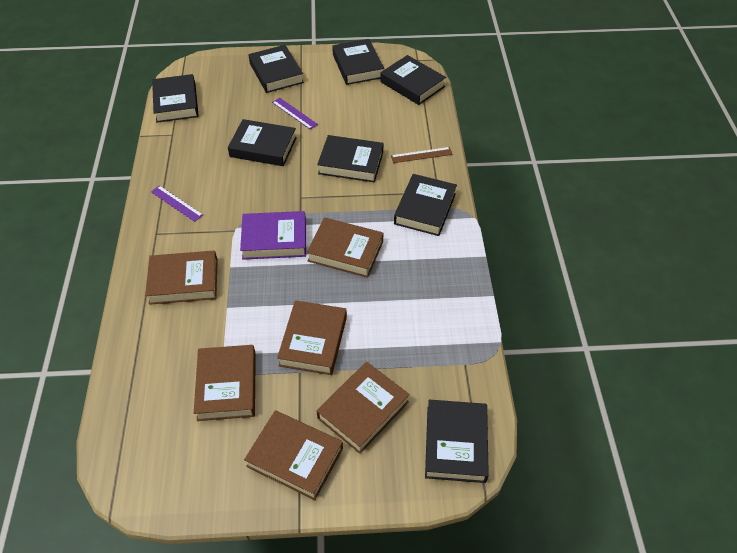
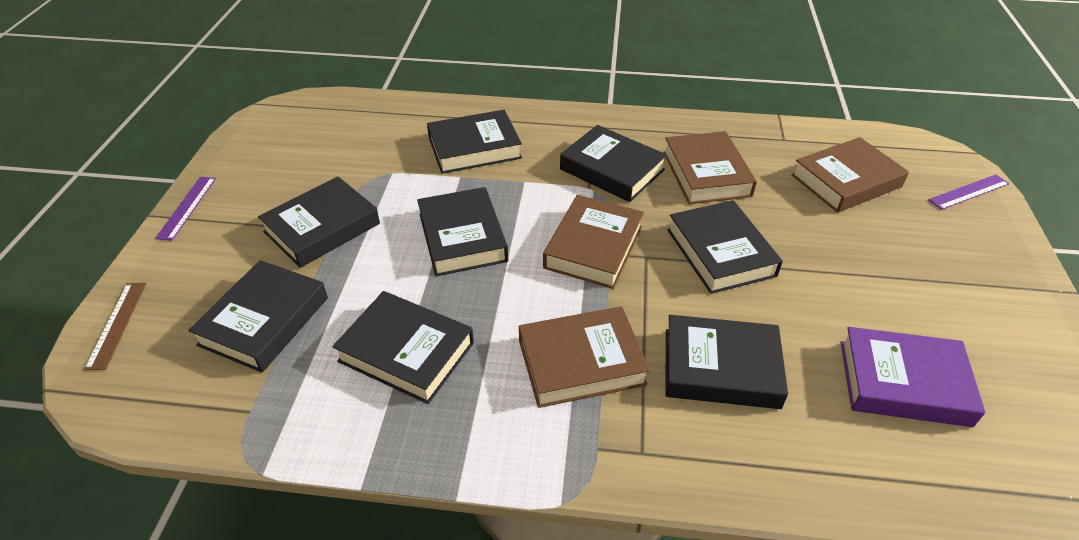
brown book: 6 -> 4

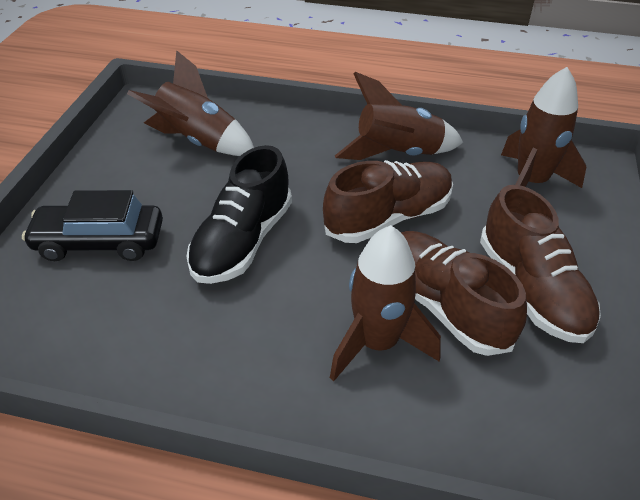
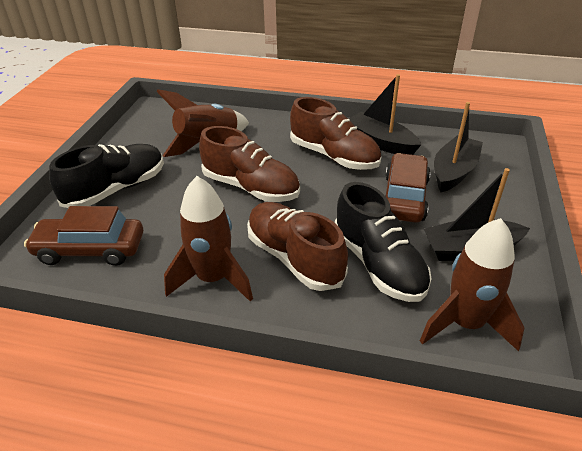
black boat: 0 -> 3
black car: 1 -> 0
black shoe: 1 -> 2
brown car: 0 -> 2
brown rocket: 4 -> 3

> [Exercise goal]:
Transcribe every record exactly and omit each image.

> [Solution to this task]:
brown book: 6 -> 4

black boat: 0 -> 3
black car: 1 -> 0
black shoe: 1 -> 2
brown car: 0 -> 2
brown rocket: 4 -> 3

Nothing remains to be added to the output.